-- SUPPLIED ENTRIES follows --
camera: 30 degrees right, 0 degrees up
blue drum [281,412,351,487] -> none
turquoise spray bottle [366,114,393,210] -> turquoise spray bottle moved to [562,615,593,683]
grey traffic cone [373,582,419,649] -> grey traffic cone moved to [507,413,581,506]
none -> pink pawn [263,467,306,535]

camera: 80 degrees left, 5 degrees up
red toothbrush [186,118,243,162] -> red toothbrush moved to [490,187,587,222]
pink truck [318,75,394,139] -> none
-- SUPPLIED ENTRIES concluded --
Repeat exactly, and only, the lines from the line containing "red toothbrush [186,118,243,162]" through the last line of the records above, both included.

red toothbrush [186,118,243,162] -> red toothbrush moved to [490,187,587,222]
pink truck [318,75,394,139] -> none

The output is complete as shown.